#### ITEMS:
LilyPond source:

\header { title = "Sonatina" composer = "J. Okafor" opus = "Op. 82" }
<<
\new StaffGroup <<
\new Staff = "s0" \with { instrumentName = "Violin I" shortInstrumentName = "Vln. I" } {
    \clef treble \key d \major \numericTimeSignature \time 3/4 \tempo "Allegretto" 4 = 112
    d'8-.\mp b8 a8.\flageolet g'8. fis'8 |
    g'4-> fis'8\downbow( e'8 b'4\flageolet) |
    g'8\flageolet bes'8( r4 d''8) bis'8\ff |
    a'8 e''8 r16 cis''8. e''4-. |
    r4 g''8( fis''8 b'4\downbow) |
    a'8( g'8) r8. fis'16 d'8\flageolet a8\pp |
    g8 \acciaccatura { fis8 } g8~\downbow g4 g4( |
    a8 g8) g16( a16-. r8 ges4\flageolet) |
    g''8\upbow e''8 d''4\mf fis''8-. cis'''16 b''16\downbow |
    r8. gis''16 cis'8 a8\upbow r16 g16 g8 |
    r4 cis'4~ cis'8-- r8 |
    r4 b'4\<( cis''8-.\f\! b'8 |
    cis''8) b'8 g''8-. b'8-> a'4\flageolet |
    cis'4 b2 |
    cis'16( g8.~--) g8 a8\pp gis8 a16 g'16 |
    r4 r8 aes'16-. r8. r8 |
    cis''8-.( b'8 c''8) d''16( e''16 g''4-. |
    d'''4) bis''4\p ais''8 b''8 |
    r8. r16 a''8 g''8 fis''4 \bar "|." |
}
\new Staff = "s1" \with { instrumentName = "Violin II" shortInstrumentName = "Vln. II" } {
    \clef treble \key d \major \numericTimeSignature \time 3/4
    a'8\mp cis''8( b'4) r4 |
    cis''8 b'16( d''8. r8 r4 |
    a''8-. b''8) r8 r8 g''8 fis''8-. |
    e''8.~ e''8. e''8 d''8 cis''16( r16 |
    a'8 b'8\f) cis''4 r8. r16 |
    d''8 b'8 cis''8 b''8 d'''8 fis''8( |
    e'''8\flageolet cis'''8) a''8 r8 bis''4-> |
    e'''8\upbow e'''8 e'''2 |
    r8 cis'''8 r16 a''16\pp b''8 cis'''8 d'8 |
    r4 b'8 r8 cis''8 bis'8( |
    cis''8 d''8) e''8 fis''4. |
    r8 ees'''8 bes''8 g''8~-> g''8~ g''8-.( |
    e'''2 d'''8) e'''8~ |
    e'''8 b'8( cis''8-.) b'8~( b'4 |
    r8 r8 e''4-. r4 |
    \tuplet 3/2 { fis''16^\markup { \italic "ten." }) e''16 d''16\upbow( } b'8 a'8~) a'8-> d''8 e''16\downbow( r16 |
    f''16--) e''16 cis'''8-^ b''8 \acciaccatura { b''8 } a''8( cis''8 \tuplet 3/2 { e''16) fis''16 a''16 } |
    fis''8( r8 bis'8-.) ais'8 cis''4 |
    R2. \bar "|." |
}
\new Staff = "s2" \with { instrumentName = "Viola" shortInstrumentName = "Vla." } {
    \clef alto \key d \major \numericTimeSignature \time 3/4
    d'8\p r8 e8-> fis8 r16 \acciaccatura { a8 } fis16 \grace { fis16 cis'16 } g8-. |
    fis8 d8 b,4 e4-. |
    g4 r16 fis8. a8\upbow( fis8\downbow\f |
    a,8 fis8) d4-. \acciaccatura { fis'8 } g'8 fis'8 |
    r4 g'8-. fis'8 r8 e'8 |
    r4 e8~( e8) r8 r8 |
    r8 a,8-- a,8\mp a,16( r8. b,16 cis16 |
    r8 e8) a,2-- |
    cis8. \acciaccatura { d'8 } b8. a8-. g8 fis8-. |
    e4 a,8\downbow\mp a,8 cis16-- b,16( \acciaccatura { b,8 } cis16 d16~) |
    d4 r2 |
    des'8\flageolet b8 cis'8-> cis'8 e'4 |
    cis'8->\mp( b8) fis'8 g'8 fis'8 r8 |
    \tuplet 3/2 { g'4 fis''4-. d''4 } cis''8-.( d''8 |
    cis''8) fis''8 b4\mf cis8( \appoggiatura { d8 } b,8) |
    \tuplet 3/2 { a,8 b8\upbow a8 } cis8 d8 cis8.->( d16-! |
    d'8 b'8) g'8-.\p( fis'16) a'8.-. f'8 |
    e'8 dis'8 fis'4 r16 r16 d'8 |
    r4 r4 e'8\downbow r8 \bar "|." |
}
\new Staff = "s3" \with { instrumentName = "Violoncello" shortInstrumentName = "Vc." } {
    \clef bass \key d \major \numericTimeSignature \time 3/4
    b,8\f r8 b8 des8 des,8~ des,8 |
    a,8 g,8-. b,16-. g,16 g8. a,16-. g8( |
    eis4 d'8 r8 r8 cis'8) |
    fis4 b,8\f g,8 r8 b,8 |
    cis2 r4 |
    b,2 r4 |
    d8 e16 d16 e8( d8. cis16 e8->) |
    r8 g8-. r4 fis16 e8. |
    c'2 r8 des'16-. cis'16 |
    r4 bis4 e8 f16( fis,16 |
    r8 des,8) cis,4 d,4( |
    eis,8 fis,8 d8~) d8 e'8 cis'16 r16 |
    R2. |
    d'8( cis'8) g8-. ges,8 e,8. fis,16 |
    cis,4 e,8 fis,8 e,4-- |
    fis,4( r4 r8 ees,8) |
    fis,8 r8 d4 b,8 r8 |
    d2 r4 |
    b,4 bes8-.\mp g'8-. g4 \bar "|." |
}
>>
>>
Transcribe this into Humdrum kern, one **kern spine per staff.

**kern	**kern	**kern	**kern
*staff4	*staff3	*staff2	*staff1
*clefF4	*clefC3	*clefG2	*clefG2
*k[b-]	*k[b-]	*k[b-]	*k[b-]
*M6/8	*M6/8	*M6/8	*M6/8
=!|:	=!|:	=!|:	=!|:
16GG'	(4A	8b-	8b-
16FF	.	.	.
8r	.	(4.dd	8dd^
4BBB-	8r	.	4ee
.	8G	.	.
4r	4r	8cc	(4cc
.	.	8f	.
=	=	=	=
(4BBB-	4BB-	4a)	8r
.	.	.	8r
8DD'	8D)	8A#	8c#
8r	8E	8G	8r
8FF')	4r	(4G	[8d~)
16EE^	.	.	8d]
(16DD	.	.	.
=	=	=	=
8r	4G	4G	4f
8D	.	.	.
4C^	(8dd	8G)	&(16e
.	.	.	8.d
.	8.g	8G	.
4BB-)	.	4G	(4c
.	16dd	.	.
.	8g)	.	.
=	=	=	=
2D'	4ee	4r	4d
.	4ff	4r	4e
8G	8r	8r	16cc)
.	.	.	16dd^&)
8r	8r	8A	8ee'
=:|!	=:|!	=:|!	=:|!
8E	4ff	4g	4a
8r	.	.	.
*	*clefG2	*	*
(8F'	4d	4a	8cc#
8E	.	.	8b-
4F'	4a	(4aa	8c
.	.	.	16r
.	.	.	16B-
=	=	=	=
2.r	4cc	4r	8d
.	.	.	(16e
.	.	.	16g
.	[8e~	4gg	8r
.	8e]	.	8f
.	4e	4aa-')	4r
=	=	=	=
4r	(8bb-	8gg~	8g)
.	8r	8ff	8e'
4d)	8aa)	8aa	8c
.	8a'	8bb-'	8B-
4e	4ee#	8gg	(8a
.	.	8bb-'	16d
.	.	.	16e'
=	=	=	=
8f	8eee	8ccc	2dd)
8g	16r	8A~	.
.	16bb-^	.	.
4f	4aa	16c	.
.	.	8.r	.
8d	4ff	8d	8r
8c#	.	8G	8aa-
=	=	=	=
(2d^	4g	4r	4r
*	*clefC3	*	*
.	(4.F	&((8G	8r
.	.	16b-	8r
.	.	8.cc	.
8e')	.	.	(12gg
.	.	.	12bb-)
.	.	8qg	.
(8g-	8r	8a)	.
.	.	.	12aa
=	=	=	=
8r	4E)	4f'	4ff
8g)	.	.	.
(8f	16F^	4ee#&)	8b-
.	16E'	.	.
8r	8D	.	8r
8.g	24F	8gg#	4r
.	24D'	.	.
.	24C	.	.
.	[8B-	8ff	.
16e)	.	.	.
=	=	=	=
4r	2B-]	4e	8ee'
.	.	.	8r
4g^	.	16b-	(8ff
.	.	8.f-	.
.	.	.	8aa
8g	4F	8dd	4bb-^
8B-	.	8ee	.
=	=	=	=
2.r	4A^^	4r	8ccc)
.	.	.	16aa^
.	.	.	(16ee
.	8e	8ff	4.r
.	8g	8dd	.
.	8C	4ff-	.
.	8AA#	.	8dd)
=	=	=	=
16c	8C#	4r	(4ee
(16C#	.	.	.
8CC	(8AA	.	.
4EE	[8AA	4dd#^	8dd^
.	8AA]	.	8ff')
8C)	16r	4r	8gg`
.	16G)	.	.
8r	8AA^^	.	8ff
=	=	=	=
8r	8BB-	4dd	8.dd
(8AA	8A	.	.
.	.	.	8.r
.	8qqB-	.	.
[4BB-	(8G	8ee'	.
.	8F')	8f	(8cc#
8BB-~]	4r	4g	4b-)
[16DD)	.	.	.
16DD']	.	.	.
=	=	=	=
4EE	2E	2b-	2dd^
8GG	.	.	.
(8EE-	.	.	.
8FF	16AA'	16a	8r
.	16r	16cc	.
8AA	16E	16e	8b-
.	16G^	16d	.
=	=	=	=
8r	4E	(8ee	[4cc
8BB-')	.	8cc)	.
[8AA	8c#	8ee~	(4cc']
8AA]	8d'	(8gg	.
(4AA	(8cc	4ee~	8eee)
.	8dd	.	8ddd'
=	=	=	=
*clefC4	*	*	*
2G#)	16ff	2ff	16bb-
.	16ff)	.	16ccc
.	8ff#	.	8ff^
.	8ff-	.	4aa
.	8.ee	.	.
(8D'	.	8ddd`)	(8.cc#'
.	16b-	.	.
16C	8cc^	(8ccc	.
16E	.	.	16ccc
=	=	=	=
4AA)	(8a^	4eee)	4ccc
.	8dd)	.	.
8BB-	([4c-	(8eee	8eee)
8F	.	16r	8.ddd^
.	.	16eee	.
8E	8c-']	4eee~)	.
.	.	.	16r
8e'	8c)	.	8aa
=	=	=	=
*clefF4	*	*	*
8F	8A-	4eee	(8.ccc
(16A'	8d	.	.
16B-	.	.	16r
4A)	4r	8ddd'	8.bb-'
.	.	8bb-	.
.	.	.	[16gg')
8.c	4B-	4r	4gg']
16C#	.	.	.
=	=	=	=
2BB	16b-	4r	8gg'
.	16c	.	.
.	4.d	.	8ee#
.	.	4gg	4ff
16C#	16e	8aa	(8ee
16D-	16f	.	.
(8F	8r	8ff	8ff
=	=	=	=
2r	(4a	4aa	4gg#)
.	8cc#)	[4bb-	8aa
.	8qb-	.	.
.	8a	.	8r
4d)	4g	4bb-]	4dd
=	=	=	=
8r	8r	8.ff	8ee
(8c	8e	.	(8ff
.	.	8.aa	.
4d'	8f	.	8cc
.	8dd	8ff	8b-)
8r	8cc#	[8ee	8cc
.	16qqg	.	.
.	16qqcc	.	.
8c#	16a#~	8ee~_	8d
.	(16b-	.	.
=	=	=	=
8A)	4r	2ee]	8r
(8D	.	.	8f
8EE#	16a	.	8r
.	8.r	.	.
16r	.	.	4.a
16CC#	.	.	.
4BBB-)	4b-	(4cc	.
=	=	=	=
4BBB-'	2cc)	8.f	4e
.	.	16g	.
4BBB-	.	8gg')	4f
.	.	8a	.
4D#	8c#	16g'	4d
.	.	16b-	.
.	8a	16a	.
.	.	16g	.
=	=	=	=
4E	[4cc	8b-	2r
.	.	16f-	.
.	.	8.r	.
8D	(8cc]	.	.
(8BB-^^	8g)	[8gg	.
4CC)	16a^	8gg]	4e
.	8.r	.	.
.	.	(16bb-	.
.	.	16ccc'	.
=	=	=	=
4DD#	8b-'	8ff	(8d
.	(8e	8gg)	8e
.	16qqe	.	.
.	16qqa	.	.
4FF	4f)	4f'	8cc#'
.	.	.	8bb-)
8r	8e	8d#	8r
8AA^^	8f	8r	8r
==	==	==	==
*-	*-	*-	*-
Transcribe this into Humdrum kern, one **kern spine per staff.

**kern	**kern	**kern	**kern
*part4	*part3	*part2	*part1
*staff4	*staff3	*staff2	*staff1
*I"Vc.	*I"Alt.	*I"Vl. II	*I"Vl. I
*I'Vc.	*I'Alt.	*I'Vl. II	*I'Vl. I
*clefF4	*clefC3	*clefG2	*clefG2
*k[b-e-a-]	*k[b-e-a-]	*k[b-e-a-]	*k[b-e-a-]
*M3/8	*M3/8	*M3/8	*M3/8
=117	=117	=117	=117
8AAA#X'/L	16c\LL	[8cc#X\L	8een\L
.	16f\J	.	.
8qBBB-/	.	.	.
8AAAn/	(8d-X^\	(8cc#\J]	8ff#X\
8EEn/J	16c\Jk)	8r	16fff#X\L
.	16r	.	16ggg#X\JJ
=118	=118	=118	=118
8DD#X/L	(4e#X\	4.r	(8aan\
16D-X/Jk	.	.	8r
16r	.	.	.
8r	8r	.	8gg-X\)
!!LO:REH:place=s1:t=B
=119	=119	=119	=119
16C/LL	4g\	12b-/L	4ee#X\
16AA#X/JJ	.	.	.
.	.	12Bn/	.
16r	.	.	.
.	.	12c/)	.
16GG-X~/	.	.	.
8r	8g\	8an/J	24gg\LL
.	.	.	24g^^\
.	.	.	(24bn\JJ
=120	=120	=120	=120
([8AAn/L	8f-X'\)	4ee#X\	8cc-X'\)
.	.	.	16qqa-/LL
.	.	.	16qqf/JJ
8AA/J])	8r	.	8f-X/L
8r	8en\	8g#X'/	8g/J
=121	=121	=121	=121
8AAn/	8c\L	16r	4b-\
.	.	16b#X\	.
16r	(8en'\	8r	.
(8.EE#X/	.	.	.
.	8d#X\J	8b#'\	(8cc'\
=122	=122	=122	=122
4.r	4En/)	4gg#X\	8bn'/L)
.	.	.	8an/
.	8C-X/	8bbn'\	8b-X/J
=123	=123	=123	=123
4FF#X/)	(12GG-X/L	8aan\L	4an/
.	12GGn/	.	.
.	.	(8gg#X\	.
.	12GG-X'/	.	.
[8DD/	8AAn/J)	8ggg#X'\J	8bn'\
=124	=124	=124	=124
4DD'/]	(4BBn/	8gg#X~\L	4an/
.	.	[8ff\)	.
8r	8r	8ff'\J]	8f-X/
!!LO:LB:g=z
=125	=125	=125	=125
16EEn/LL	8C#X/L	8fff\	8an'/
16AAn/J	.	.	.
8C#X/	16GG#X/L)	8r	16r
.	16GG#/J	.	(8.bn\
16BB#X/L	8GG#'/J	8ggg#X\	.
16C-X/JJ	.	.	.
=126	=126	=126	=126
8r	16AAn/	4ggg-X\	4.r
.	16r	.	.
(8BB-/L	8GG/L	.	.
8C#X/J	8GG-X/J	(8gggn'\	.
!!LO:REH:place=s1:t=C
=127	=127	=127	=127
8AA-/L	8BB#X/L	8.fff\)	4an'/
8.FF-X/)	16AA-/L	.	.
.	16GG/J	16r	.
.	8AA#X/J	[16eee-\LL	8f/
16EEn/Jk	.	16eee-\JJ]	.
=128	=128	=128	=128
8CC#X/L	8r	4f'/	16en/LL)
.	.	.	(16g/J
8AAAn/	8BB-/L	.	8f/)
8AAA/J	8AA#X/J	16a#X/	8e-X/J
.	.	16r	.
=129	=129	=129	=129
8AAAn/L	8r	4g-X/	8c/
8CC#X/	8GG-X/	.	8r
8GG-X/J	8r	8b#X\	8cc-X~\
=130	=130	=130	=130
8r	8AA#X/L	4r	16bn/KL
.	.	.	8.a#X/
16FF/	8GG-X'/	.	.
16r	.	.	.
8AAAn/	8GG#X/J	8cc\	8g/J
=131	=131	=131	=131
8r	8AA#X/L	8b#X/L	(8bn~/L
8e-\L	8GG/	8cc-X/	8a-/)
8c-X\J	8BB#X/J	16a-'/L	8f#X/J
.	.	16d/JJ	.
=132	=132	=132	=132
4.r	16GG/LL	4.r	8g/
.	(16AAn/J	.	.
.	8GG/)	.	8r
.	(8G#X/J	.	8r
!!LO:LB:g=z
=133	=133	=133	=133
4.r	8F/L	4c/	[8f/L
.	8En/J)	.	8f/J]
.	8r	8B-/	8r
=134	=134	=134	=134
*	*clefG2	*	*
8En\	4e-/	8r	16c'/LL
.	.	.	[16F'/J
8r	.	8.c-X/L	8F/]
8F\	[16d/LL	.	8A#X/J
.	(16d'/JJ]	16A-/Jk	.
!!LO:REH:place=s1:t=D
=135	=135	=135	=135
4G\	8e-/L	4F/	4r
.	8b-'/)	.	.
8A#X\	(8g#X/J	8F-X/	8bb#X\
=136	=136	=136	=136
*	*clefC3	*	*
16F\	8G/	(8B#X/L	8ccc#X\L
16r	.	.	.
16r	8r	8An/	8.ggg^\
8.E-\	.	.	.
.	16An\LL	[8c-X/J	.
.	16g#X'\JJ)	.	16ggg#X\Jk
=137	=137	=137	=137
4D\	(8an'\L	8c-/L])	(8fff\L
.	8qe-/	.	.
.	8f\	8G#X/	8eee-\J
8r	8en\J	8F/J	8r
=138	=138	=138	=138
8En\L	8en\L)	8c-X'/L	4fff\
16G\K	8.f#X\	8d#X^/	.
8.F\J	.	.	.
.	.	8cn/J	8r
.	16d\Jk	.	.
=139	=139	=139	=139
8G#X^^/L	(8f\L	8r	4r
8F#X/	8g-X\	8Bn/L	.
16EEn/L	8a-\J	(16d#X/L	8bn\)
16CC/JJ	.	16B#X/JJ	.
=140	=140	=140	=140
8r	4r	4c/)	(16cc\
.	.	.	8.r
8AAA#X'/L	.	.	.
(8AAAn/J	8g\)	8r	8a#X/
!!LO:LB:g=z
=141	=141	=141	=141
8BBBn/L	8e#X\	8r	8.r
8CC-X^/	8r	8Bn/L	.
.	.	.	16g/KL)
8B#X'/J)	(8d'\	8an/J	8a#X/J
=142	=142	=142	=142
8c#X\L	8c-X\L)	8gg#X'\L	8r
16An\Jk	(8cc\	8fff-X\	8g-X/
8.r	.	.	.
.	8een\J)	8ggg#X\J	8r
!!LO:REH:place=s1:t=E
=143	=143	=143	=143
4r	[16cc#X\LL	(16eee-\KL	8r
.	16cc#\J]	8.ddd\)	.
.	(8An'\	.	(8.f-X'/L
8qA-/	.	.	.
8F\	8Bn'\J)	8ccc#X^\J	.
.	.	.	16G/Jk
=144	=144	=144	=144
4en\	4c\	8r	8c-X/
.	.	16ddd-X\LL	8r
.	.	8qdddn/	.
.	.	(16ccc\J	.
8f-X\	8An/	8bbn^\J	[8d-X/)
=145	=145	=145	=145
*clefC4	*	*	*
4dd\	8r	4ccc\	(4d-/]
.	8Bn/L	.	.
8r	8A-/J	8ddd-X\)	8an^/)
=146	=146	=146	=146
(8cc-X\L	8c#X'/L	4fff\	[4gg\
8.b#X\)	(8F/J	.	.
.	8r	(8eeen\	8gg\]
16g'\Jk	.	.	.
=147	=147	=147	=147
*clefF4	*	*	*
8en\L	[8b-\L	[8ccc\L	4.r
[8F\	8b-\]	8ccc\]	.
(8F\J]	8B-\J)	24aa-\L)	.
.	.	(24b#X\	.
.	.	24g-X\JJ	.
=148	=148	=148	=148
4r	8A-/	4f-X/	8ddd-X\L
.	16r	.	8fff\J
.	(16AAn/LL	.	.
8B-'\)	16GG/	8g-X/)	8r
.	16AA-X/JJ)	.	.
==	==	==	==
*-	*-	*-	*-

#### PROBLEM REQUIREMENTS:
Display, unchanged, each line of the rows above that contains the word "Violin".

#### RESULT:
\new Staff = "s0" \with { instrumentName = "Violin I" shortInstrumentName = "Vln. I" } {
\new Staff = "s1" \with { instrumentName = "Violin II" shortInstrumentName = "Vln. II" } {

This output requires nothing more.